**Work instructions**
Pictures must be left out. Retype exactly the lines from the one containing "none -> lime brick E4 level 1" through the last line of the records below.

-.-.-

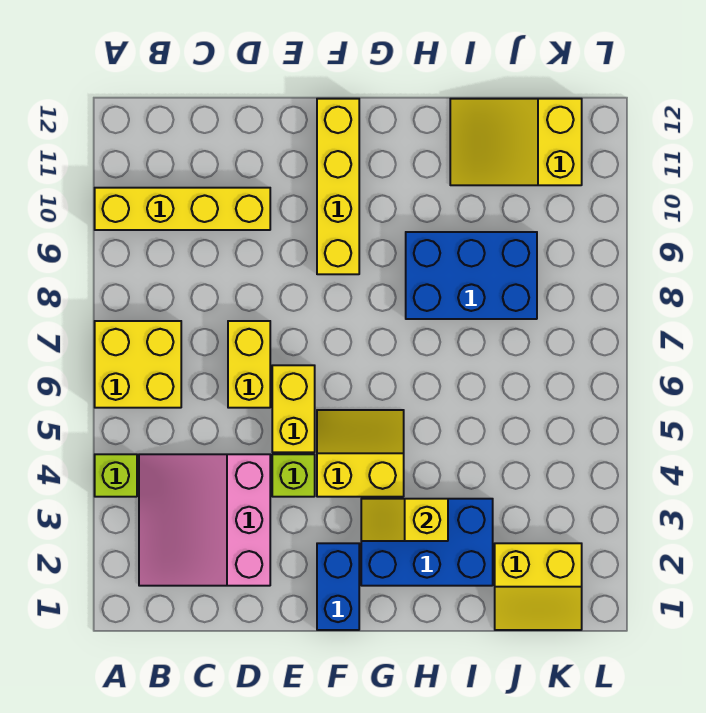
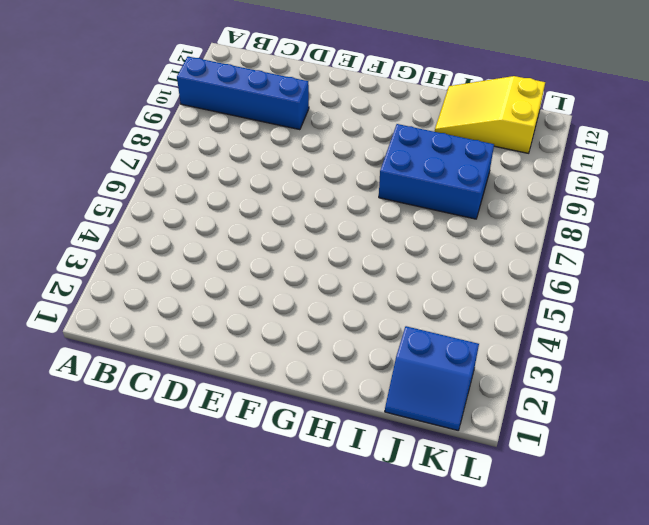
blue brick A10:D10 level 1 -> yellow brick A10:D10 level 1
blue slope J1:K2 level 1 top 2 -> yellow slope J1:K2 level 1 top 2
none -> lime brick A4 level 1
none -> yellow brick A6:B7 level 1
none -> pink slope B2:D4 level 1 top D

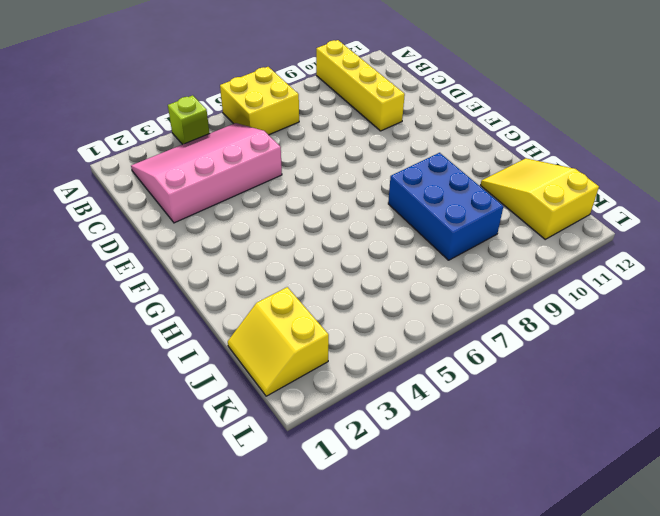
pink slope B2:D5 level 1 top D -> pink slope B2:D4 level 1 top D
none -> yellow brick D6:D7 level 1
none -> lime brick E4 level 1
none -> yellow brick E5:E6 level 1

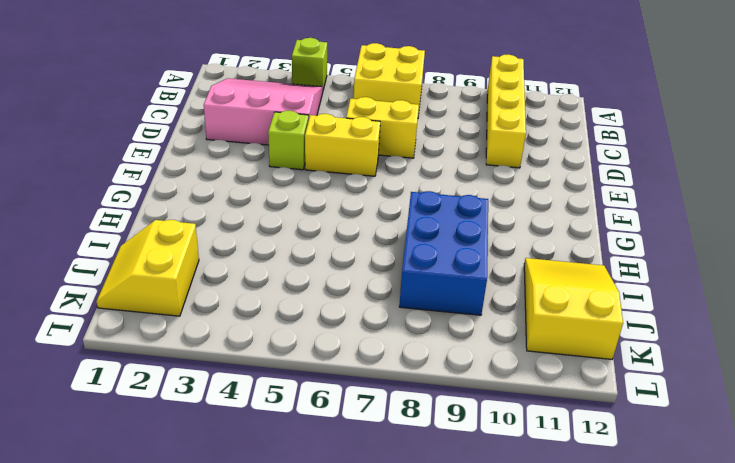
none -> blue brick F1:F2 level 1
none -> yellow slope F4:G5 level 1 top 4
none -> yellow brick F9:F12 level 1

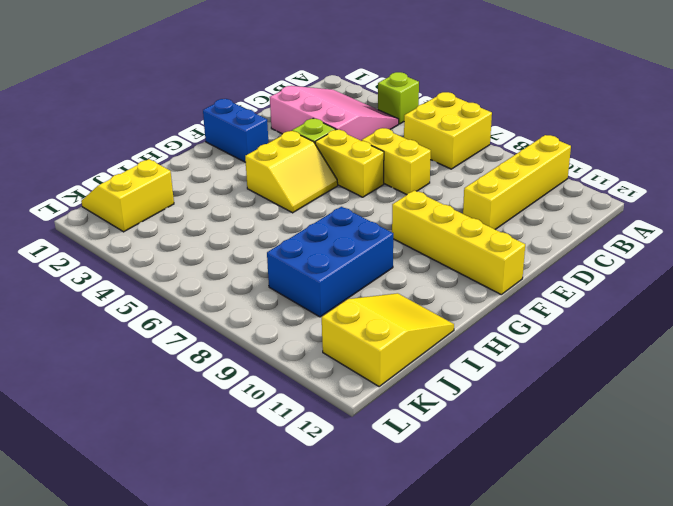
none -> blue brick G2:I3 level 1
none -> yellow slope G3:H3 level 2 top H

-.-.-

**Response box**
none -> lime brick E4 level 1
none -> yellow brick E5:E6 level 1

none -> blue brick F1:F2 level 1
none -> yellow slope F4:G5 level 1 top 4
none -> yellow brick F9:F12 level 1

none -> blue brick G2:I3 level 1
none -> yellow slope G3:H3 level 2 top H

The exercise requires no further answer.